Stored data
────────
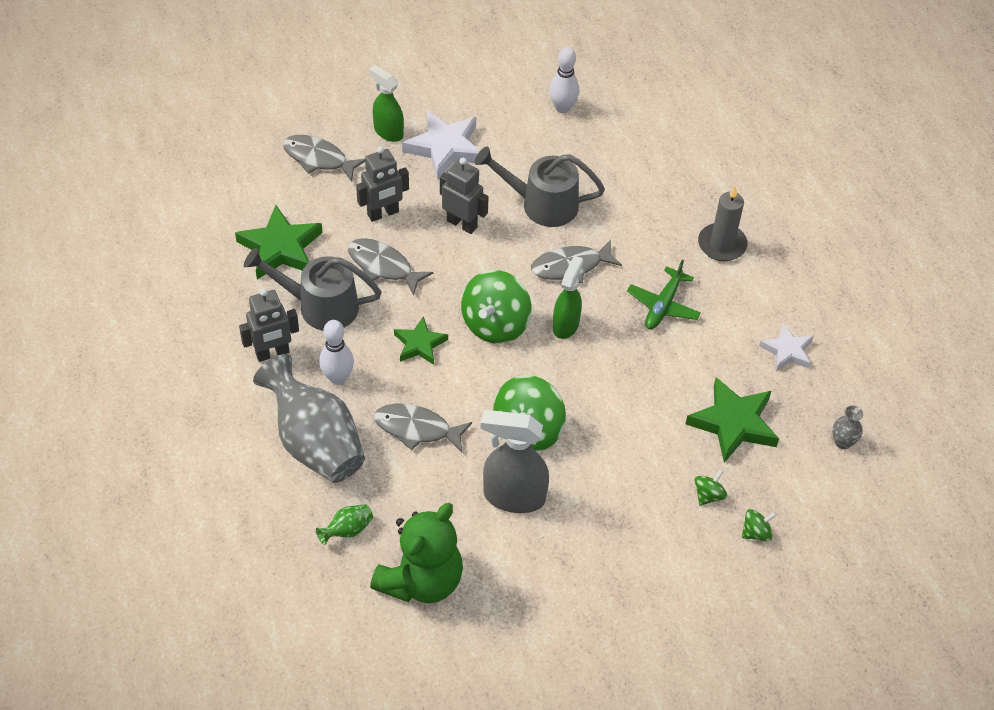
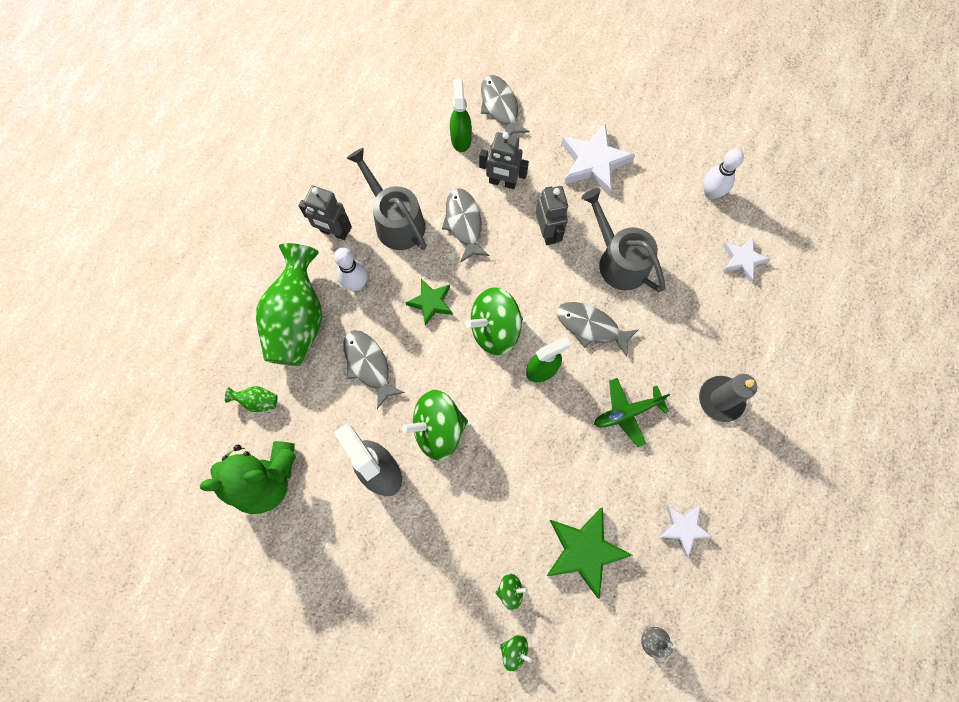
camera: 45 degrees right, 20 degrees up
green star [235,205,323,279] -> none
grey vase [253,354,365,483] -> green vase [256,243,322,366]
green spray bottle [369,65,404,142] -> green spray bottle moved to [450,79,472,152]
none -> white star [723,236,770,282]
────────
## About this exercise
Collect the complete line wherever the string "star" appears in the records.

## Task result
green star [235,205,323,279] -> none
none -> white star [723,236,770,282]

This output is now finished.